[Data under study — start]
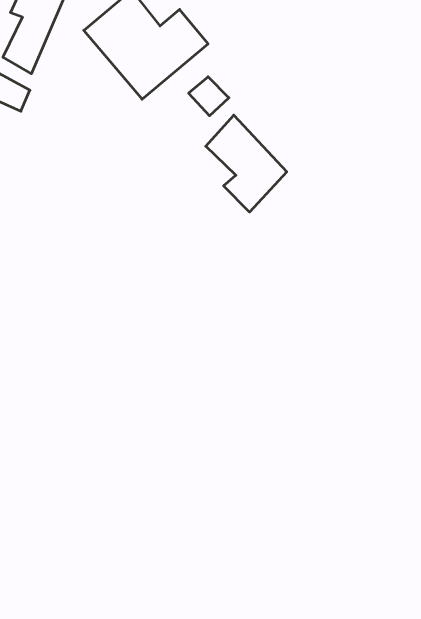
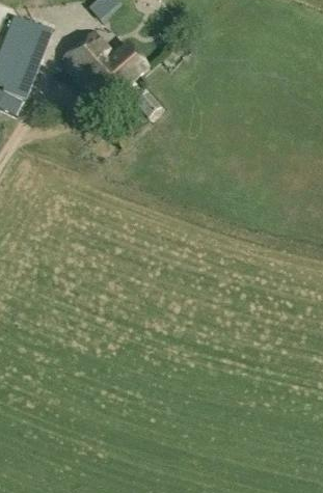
building: [206,115,287,212] -> none

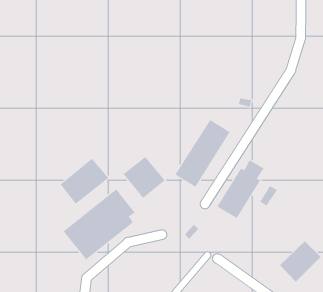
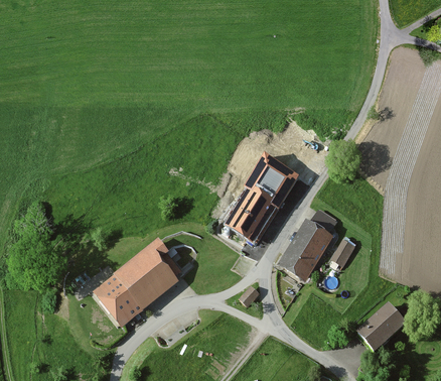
building: [123,156,165,199] -> none
building: [60,158,109,205] -> none

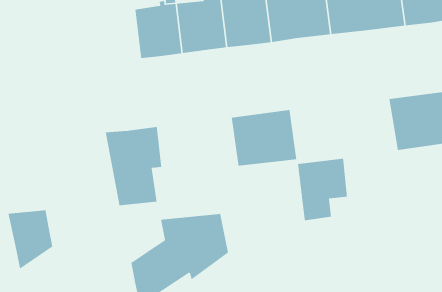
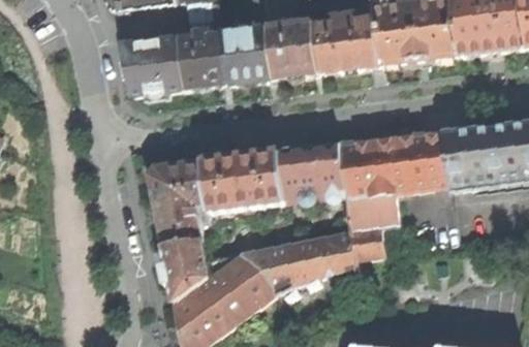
building: none -> [122,37,184,95]
building: none -> [340,130,452,198]
building: none -> [201,150,285,211]
building: none -> [268,233,356,291]
building: [8,209,53,270] -> [161,239,209,302]

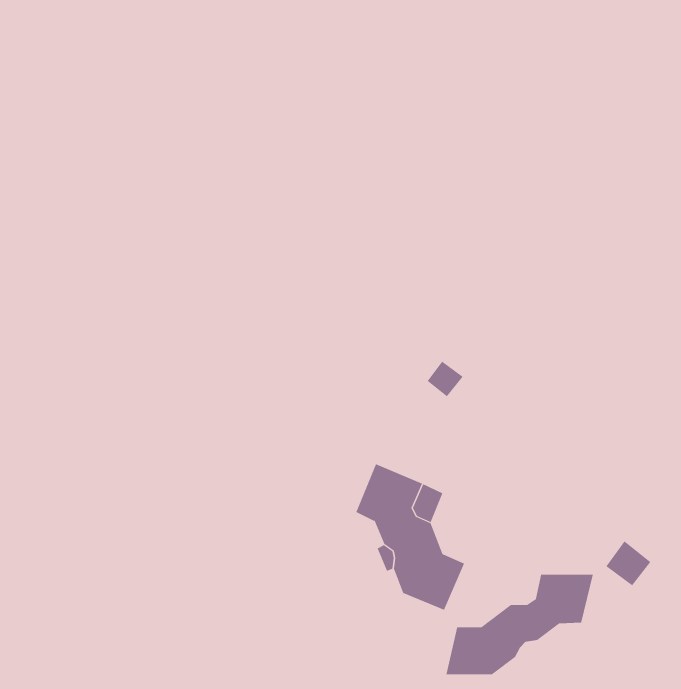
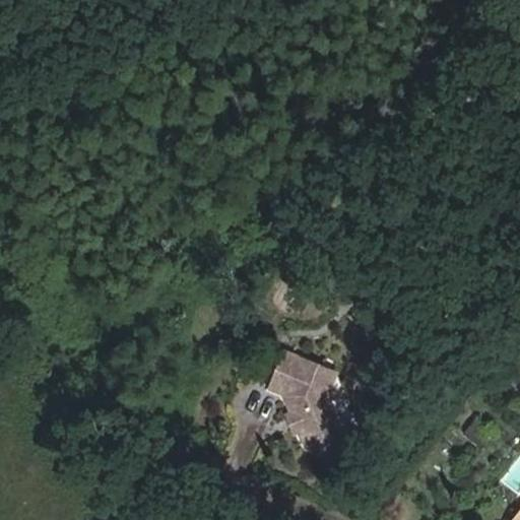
building: [446,574,593,675] -> none

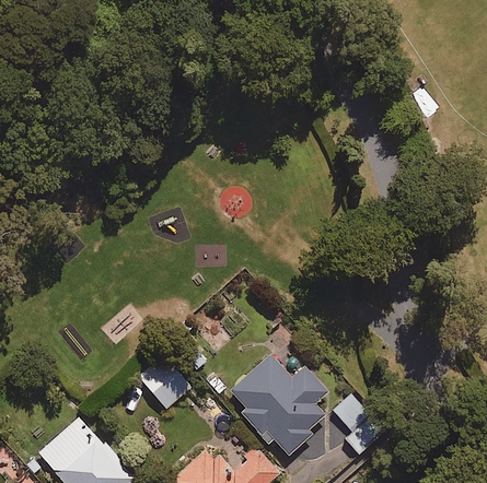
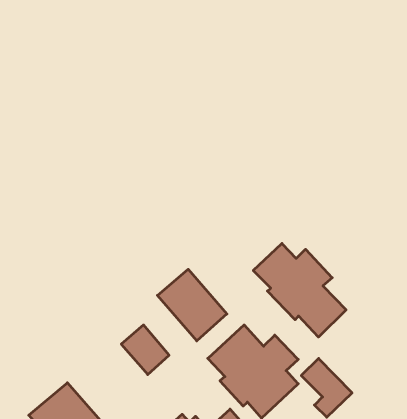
building: none -> [253,243,346,337]
building: none -> [157,269,227,341]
[Data under study — finish]
▸ **Exercise requirements**:
Pictures are to be left out, and the lines from the beginning of the records through the line with "building: none -> [201,150,285,211]" are to be printed exactly, with nothing added.

▸ **Result of the task**:
building: [206,115,287,212] -> none

building: [123,156,165,199] -> none
building: [60,158,109,205] -> none

building: none -> [122,37,184,95]
building: none -> [340,130,452,198]
building: none -> [201,150,285,211]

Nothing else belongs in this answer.